=== What needs to be done ===
Whenever a line in the material below includes "ECHO", copy that line.

+++ Records for this task +++

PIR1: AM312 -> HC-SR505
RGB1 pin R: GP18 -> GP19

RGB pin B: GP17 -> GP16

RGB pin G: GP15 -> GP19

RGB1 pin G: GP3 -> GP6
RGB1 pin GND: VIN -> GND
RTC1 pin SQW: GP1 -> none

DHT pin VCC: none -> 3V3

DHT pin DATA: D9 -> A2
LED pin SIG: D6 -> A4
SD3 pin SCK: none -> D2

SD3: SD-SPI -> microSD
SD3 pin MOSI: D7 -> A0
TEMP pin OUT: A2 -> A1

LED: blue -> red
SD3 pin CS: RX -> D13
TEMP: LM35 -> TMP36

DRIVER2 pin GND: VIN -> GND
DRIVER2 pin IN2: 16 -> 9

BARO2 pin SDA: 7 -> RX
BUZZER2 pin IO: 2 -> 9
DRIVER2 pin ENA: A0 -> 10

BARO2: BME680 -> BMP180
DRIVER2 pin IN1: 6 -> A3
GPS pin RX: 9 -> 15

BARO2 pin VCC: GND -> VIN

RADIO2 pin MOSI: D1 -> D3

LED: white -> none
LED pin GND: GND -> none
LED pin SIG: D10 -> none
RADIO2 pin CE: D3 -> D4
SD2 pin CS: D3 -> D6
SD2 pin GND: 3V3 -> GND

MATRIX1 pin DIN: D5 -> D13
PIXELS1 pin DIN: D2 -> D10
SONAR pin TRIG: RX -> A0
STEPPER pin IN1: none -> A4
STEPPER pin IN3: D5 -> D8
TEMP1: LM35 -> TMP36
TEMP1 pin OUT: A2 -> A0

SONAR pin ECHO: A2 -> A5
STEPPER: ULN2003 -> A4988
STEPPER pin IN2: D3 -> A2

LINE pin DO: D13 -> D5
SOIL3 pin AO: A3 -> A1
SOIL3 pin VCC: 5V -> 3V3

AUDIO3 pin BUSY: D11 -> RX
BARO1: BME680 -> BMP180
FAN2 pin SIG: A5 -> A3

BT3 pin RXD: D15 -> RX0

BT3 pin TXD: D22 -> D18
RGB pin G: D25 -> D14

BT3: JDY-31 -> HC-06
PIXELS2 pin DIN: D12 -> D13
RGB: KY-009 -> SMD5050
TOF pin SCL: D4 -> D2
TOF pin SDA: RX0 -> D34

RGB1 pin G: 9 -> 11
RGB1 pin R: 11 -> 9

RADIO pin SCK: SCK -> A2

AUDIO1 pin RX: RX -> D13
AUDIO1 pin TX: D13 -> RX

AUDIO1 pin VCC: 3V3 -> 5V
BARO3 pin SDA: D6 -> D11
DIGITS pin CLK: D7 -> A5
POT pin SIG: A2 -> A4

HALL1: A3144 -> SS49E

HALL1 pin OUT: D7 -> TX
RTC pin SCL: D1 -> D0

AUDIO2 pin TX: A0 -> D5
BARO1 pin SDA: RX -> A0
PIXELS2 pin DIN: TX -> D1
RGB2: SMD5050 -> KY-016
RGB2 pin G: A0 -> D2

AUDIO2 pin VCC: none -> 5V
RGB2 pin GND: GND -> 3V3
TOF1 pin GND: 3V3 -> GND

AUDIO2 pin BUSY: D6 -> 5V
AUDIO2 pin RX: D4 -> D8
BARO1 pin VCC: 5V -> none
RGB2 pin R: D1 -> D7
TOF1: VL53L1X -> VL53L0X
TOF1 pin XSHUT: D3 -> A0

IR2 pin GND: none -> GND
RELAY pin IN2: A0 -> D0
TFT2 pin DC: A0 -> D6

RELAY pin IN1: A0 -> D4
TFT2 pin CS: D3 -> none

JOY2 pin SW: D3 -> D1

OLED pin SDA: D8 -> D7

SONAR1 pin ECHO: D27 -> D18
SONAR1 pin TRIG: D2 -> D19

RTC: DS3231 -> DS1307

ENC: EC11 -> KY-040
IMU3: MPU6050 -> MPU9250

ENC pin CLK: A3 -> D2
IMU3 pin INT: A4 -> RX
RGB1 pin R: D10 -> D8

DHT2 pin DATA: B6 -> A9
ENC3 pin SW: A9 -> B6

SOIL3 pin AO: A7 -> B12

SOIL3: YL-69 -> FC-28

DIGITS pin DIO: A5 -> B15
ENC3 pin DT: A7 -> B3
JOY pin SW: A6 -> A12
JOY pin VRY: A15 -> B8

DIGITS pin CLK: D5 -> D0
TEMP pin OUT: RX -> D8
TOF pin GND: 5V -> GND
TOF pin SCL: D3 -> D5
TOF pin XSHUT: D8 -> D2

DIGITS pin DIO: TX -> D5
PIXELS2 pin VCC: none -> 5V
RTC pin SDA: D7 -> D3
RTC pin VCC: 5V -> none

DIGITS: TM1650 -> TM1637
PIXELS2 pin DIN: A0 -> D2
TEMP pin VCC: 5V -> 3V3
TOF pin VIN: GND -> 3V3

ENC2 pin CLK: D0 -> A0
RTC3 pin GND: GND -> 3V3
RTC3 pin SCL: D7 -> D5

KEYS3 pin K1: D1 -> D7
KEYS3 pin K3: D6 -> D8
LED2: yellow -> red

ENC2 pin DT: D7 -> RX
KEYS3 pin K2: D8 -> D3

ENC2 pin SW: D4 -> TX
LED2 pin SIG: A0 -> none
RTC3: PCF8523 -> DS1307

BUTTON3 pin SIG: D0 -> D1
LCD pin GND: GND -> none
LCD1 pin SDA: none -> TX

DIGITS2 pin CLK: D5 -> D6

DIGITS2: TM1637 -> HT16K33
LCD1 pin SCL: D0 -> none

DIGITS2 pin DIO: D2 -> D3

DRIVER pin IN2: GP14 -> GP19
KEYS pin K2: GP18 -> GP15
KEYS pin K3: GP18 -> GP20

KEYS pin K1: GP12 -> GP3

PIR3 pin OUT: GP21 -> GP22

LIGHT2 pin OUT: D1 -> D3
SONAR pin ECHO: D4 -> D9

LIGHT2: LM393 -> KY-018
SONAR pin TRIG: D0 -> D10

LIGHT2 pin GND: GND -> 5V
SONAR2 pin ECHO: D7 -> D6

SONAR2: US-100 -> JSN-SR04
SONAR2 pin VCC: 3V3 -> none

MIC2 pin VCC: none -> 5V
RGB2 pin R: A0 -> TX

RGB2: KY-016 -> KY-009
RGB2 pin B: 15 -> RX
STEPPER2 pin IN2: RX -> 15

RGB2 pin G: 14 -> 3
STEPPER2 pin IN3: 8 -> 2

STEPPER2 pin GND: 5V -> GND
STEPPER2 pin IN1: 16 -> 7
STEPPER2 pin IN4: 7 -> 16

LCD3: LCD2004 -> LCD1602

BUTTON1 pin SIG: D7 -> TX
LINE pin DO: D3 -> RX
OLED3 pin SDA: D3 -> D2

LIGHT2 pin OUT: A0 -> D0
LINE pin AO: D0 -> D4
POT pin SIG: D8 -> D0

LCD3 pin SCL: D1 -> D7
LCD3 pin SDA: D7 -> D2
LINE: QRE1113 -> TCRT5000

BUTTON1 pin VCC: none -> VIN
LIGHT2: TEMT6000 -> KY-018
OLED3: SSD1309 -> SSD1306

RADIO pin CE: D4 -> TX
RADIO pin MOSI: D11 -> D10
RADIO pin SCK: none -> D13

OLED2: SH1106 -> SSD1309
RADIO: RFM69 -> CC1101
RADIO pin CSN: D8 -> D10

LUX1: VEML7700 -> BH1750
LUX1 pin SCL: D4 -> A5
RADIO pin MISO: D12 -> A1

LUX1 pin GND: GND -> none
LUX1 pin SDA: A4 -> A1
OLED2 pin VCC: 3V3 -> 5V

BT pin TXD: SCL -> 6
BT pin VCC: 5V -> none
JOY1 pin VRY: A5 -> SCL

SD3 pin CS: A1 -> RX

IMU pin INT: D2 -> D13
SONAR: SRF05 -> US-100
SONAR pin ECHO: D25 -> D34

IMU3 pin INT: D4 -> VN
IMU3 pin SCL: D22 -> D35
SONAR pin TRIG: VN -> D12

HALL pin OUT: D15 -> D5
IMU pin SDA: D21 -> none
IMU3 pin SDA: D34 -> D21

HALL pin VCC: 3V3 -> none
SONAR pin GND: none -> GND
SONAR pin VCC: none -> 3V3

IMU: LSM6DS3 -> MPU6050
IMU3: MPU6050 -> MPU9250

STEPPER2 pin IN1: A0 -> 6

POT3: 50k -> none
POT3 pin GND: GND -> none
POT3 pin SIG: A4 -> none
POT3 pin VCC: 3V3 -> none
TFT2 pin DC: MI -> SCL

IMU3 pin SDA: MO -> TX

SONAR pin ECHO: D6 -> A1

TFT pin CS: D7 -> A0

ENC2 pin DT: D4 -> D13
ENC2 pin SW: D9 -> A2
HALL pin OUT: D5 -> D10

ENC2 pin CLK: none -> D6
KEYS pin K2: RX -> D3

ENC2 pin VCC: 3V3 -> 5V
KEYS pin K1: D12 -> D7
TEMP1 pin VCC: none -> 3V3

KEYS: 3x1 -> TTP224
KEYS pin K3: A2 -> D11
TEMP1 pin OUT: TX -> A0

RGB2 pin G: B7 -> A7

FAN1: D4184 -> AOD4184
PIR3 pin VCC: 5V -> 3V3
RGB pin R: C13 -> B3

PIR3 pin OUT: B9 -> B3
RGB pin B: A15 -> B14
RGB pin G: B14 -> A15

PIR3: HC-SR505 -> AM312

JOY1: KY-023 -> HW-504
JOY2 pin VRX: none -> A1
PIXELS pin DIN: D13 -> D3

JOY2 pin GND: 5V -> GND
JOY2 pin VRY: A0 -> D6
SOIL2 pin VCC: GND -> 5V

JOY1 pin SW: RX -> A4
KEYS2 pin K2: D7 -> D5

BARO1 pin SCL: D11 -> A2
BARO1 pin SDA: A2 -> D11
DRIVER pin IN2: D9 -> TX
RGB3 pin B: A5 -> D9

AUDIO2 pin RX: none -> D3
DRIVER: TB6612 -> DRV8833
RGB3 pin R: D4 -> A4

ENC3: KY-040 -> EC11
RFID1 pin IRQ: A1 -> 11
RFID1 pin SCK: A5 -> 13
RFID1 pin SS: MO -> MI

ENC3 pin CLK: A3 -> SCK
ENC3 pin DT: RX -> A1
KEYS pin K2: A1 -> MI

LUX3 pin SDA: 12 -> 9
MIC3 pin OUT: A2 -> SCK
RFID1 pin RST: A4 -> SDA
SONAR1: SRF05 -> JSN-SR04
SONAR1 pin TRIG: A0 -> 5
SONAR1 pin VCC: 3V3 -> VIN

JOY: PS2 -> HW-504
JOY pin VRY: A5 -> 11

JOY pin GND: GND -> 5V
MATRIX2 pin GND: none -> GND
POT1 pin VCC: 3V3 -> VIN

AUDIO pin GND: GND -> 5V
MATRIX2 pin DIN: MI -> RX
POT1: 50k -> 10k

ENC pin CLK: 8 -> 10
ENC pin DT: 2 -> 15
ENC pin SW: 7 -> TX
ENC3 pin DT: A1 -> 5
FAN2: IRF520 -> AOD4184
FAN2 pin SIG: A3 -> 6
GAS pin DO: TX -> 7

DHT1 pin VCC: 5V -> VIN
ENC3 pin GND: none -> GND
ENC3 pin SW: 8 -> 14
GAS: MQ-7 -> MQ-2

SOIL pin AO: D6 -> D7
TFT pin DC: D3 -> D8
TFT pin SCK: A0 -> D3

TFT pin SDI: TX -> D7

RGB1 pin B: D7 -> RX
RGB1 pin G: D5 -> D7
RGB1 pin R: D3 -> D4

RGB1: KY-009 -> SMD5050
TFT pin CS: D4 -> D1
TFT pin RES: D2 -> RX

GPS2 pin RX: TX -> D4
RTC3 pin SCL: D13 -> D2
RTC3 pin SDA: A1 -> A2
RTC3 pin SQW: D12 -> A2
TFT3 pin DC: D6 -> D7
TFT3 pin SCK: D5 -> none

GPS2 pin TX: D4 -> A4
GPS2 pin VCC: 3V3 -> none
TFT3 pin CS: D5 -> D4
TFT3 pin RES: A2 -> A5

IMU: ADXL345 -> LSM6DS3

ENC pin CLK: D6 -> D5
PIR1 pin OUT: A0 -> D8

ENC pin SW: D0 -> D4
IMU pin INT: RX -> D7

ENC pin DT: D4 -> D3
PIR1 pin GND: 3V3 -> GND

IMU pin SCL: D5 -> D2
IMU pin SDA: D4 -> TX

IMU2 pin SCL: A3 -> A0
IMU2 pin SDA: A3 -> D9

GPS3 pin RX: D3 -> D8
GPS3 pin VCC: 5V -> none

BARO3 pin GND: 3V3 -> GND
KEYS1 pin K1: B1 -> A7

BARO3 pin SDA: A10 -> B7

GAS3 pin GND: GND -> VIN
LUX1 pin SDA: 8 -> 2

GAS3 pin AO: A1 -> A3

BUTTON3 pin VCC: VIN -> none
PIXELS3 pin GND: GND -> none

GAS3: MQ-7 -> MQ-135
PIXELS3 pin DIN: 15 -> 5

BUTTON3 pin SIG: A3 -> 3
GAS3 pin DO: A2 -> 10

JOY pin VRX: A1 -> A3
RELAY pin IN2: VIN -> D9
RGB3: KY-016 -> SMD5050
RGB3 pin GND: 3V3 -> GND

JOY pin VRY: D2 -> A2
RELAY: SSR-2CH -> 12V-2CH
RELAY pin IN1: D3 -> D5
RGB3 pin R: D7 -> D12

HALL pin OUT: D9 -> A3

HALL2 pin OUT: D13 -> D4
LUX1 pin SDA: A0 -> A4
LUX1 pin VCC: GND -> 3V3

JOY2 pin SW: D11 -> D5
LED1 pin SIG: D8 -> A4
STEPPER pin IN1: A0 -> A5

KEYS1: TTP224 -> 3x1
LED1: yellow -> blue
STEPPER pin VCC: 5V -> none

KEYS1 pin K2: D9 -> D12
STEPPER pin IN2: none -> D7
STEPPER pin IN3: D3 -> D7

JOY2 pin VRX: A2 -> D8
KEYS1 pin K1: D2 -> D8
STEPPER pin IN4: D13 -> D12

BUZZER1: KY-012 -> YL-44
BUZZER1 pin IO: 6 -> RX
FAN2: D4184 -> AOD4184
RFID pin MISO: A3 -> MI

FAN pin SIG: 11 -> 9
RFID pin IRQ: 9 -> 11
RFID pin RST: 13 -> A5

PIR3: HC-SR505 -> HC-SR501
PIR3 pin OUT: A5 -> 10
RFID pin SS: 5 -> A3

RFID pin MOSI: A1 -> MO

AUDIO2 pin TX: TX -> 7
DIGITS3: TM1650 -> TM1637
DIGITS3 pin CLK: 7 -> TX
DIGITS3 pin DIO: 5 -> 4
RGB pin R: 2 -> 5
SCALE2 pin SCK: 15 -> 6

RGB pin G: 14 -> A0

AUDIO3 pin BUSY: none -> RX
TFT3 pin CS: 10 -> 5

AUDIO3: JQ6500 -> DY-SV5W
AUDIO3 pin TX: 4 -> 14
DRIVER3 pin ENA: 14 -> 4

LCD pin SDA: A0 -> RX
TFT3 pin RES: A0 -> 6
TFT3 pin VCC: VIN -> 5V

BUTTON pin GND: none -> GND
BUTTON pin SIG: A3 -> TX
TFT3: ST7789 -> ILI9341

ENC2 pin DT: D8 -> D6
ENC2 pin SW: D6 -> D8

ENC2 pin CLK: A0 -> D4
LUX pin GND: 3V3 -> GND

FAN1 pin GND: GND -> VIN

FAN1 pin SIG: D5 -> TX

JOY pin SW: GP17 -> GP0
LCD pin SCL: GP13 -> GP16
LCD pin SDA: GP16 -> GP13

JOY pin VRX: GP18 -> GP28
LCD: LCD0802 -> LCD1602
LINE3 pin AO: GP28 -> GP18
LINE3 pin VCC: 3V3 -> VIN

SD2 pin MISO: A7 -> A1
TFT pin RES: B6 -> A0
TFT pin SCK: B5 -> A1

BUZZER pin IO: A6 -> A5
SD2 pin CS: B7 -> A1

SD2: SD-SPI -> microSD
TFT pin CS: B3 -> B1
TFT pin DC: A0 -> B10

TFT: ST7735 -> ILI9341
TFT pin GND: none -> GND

+++

=== Written response ===
SONAR pin ECHO: A2 -> A5
SONAR1 pin ECHO: D27 -> D18
SONAR pin ECHO: D4 -> D9
SONAR2 pin ECHO: D7 -> D6
SONAR pin ECHO: D25 -> D34
SONAR pin ECHO: D6 -> A1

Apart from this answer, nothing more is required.